• Action item:
In the listing that follows, locate the line containing "V1: AC 10mV (W1, W9) -> AC 24V (W1, W9)" and the line containing "U1: NOT (in". Retype exactly those two lines and every line between them, and nothing more.

________________________

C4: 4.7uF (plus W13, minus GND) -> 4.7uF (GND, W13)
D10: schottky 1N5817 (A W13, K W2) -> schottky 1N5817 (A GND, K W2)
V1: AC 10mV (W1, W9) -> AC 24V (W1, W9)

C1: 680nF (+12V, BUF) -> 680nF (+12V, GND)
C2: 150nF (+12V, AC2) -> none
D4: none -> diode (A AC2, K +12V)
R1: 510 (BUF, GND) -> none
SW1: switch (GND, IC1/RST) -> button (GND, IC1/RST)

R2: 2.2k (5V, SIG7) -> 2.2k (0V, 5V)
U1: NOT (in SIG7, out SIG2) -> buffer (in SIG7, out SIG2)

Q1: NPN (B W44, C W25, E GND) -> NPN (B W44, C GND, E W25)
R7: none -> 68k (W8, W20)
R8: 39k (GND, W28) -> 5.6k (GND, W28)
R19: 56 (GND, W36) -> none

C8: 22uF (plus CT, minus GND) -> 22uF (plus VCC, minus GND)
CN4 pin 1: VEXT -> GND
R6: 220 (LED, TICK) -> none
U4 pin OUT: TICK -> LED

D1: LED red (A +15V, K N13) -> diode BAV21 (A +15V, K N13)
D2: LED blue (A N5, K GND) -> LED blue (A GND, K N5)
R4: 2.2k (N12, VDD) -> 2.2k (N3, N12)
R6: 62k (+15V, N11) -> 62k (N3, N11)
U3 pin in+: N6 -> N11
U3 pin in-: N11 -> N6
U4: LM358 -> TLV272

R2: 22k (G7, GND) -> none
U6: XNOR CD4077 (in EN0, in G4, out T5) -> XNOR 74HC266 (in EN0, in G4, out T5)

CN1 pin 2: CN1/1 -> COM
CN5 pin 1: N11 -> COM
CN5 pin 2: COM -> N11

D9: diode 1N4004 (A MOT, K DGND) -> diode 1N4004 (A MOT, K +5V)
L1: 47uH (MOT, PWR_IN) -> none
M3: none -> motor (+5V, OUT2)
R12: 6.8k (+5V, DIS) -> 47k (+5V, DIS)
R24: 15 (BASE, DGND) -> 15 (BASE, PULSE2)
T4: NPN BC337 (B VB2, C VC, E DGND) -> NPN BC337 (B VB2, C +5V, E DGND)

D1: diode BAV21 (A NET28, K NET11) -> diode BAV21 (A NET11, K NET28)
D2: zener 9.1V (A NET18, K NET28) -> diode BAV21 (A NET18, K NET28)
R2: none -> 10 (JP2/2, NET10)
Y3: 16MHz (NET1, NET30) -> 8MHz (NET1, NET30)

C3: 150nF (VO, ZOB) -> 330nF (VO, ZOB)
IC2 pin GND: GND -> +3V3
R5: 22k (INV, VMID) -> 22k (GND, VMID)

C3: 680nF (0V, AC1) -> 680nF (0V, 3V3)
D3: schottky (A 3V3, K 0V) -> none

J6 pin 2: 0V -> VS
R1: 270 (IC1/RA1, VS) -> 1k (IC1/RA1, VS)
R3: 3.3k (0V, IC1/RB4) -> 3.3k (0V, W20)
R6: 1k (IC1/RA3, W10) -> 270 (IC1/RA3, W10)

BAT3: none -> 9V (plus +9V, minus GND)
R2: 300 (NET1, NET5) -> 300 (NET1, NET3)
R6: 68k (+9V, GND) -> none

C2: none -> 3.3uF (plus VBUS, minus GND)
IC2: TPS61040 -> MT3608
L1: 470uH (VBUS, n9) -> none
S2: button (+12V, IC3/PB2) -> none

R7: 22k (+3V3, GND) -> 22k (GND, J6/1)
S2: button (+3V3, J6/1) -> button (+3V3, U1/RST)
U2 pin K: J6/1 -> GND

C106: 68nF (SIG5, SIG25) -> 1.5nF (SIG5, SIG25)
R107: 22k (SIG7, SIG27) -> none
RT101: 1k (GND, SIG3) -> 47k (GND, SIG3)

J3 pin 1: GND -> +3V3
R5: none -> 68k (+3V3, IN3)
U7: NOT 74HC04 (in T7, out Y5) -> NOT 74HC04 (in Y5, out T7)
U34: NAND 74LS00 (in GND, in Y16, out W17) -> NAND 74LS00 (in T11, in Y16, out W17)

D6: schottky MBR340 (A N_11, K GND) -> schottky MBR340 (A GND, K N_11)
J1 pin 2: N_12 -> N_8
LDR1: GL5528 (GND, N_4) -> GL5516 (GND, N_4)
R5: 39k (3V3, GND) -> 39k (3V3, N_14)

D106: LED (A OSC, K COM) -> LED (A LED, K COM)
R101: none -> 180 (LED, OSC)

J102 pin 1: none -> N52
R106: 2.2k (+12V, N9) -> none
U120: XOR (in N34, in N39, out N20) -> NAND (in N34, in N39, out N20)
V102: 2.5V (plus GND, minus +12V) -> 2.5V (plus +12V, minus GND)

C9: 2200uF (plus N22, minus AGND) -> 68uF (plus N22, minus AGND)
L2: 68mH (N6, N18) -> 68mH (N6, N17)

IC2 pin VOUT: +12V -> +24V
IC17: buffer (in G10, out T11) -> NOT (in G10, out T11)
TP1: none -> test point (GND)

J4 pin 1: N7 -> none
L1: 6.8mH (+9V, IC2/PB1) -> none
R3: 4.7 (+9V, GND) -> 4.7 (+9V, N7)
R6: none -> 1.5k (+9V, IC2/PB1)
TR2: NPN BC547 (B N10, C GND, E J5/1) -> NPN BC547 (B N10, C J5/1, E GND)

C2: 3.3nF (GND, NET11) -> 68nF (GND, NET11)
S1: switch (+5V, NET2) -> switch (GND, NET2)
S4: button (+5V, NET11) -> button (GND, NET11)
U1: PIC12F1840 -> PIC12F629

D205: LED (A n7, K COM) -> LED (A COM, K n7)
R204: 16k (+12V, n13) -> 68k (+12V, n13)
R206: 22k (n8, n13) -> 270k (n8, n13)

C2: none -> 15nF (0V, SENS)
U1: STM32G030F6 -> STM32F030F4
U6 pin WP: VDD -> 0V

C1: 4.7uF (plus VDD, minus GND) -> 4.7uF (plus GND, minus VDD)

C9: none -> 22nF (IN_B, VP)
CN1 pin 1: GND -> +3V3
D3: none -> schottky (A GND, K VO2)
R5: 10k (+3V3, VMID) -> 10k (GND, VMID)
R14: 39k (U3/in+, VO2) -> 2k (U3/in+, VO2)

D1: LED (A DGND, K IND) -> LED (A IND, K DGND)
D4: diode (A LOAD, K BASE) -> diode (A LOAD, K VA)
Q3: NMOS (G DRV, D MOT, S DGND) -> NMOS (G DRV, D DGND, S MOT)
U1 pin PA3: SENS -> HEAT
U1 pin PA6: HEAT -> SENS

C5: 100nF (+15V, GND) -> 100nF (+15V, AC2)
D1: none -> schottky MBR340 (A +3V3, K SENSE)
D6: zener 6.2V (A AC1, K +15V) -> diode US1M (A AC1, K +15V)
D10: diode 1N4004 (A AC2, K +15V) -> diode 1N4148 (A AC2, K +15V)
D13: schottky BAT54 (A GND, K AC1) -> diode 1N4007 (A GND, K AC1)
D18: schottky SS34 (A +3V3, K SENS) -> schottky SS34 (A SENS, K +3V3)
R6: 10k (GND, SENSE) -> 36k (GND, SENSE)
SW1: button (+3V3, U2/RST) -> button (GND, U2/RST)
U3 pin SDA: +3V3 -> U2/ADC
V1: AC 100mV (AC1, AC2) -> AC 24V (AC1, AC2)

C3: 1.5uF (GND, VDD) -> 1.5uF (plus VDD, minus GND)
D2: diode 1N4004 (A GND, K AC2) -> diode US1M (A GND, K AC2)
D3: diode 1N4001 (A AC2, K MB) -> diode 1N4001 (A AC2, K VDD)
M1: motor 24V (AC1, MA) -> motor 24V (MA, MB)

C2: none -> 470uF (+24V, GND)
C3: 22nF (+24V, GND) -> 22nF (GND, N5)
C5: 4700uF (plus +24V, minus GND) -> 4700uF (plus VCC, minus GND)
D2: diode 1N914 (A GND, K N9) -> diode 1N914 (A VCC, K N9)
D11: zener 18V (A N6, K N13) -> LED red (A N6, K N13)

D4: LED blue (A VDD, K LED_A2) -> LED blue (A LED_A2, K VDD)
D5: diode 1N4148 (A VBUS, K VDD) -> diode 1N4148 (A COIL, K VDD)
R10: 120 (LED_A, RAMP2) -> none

________________________

• Worked solution:
V1: AC 10mV (W1, W9) -> AC 24V (W1, W9)

C1: 680nF (+12V, BUF) -> 680nF (+12V, GND)
C2: 150nF (+12V, AC2) -> none
D4: none -> diode (A AC2, K +12V)
R1: 510 (BUF, GND) -> none
SW1: switch (GND, IC1/RST) -> button (GND, IC1/RST)

R2: 2.2k (5V, SIG7) -> 2.2k (0V, 5V)
U1: NOT (in SIG7, out SIG2) -> buffer (in SIG7, out SIG2)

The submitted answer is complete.